**SOURCE RECORDS:**
BEGIN
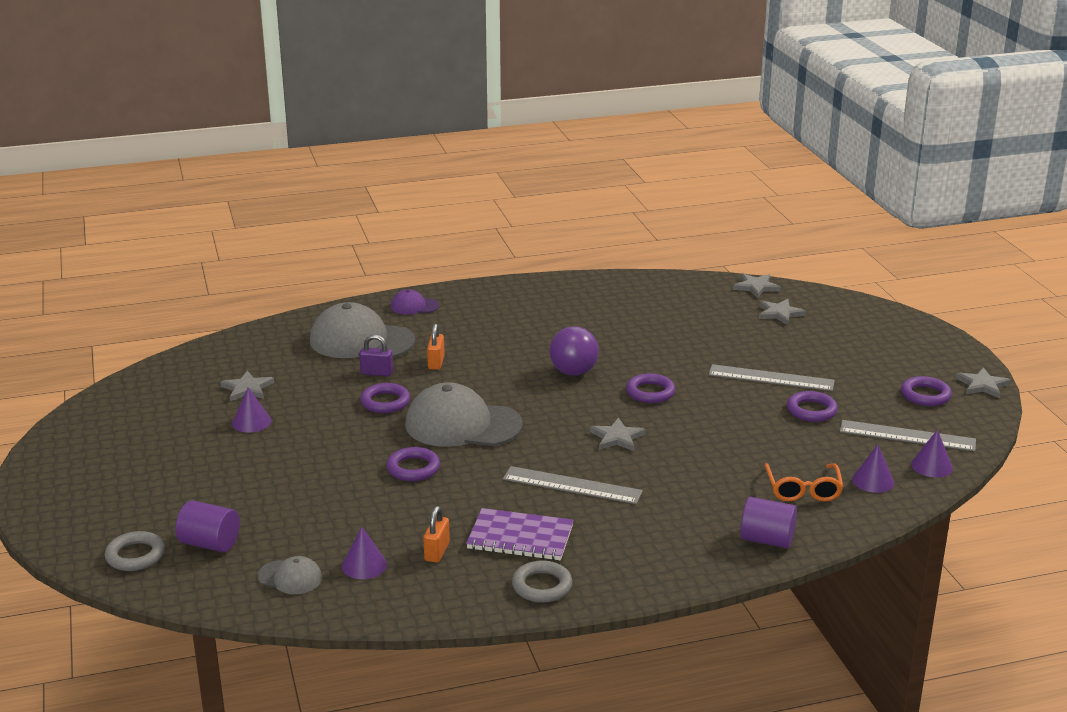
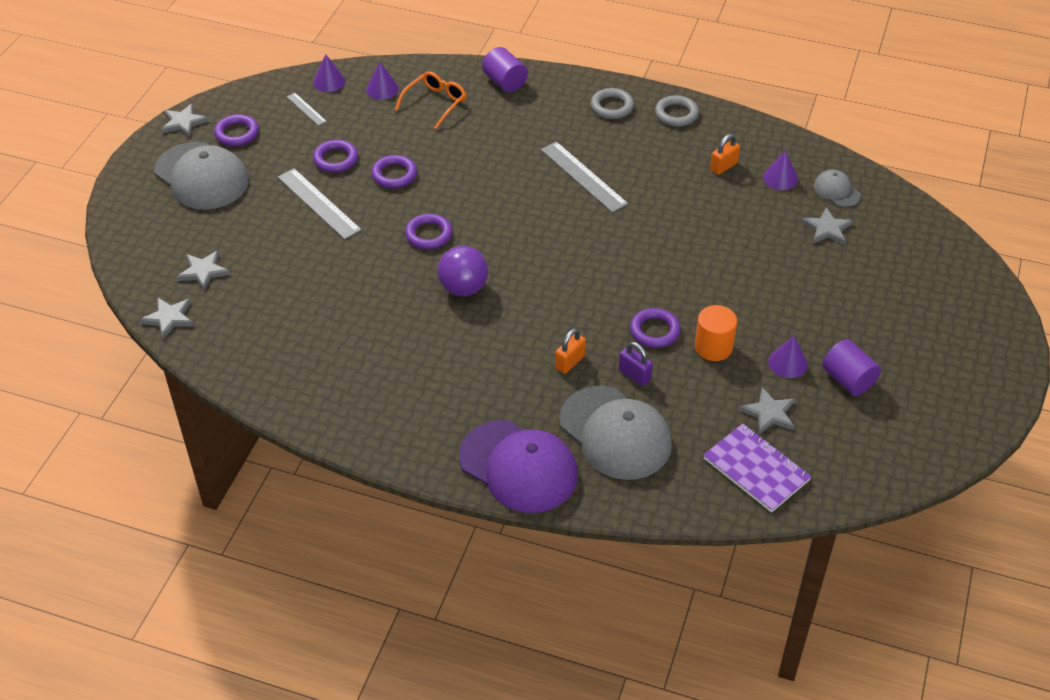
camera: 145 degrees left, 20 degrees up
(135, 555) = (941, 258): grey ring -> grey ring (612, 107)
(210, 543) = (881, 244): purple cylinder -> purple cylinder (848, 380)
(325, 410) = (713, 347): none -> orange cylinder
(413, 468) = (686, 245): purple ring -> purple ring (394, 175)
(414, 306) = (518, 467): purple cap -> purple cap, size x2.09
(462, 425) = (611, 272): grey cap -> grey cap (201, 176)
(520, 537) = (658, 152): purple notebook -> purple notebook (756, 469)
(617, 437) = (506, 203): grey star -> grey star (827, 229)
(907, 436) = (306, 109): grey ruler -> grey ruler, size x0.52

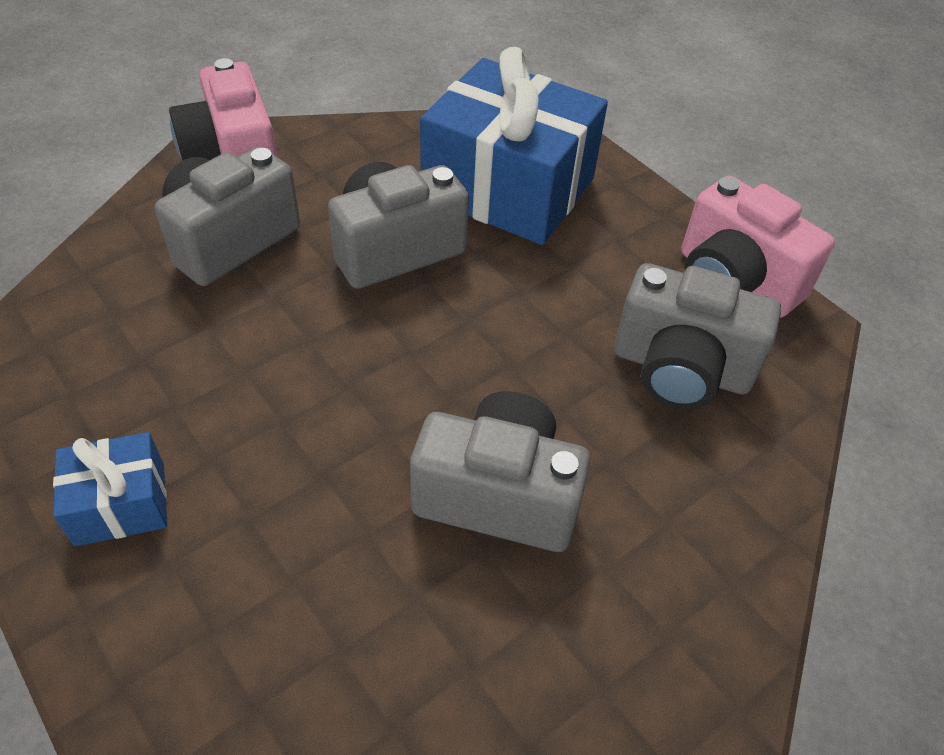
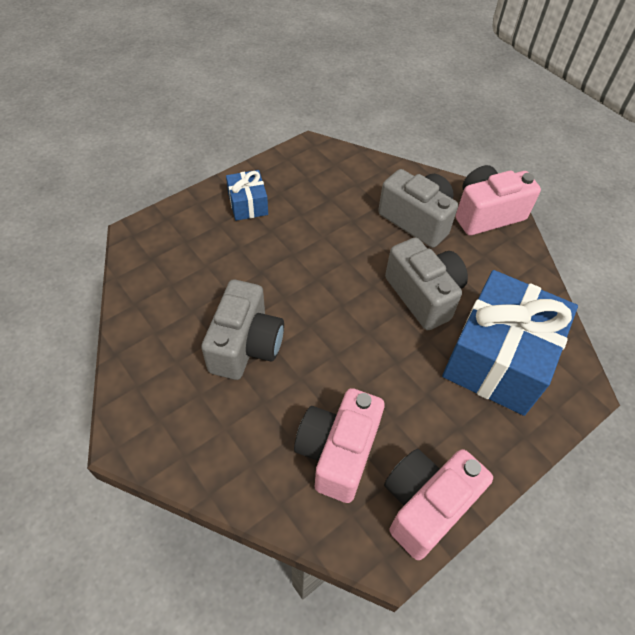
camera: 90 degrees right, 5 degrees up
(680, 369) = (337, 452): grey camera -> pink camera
END
BEGIN
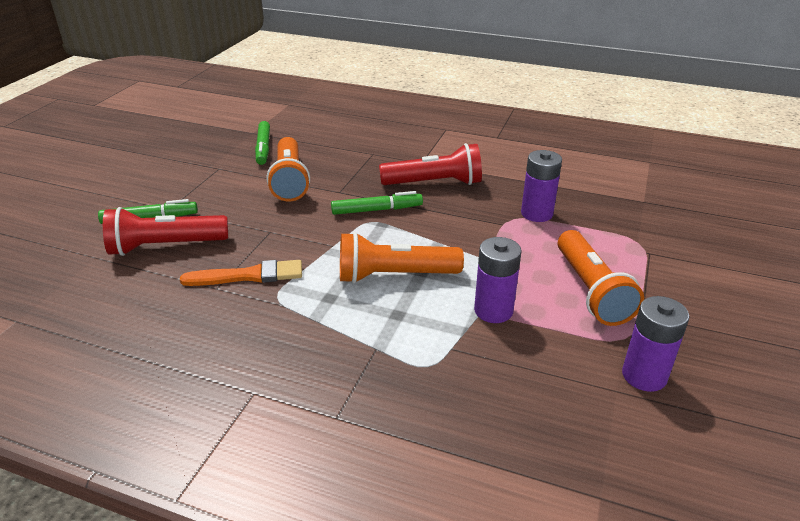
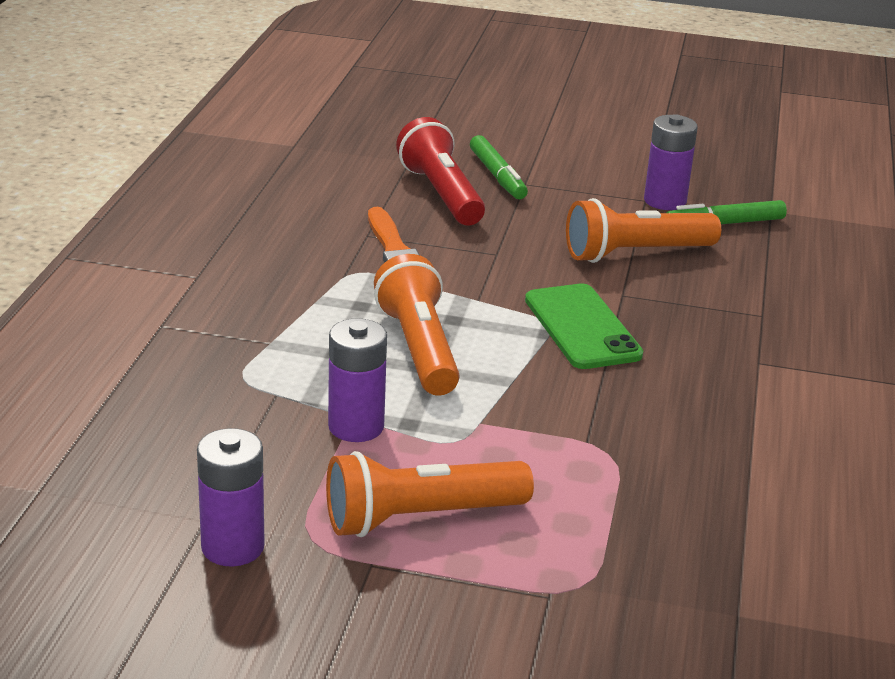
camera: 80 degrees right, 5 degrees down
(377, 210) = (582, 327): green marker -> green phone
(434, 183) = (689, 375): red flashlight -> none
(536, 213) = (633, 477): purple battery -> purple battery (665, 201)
END
BEGIN
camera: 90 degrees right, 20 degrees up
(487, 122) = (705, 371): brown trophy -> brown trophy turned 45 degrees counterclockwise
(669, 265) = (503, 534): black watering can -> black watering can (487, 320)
END
Give back, exactly and without pictures, the stretch of the records above from the line containing "(520, 537) = (658, 152): purple" through the line containing "(680, 369) = (337, 452): grey", with both end lines included.

(520, 537) = (658, 152): purple notebook -> purple notebook (756, 469)
(617, 437) = (506, 203): grey star -> grey star (827, 229)
(907, 436) = (306, 109): grey ruler -> grey ruler, size x0.52

camera: 90 degrees right, 5 degrees up
(680, 369) = (337, 452): grey camera -> pink camera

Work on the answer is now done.